MATERIAL PROVIDED »
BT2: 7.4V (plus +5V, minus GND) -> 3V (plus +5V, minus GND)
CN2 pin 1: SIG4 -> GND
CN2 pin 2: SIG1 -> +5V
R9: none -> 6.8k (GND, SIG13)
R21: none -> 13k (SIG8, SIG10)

---

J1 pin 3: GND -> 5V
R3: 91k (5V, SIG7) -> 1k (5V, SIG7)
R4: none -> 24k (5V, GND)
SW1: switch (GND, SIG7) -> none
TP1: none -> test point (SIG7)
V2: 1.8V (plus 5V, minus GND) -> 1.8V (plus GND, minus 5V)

WHAT YOU SHOULD DO »
Take the listing above and repeat exactly the lines from the one containing "BT2: 7.4V (plus" through the one containing "R21: none -> 13k (SIG8, SIG10)", both included.

SOLUTION TO THIS TASK »
BT2: 7.4V (plus +5V, minus GND) -> 3V (plus +5V, minus GND)
CN2 pin 1: SIG4 -> GND
CN2 pin 2: SIG1 -> +5V
R9: none -> 6.8k (GND, SIG13)
R21: none -> 13k (SIG8, SIG10)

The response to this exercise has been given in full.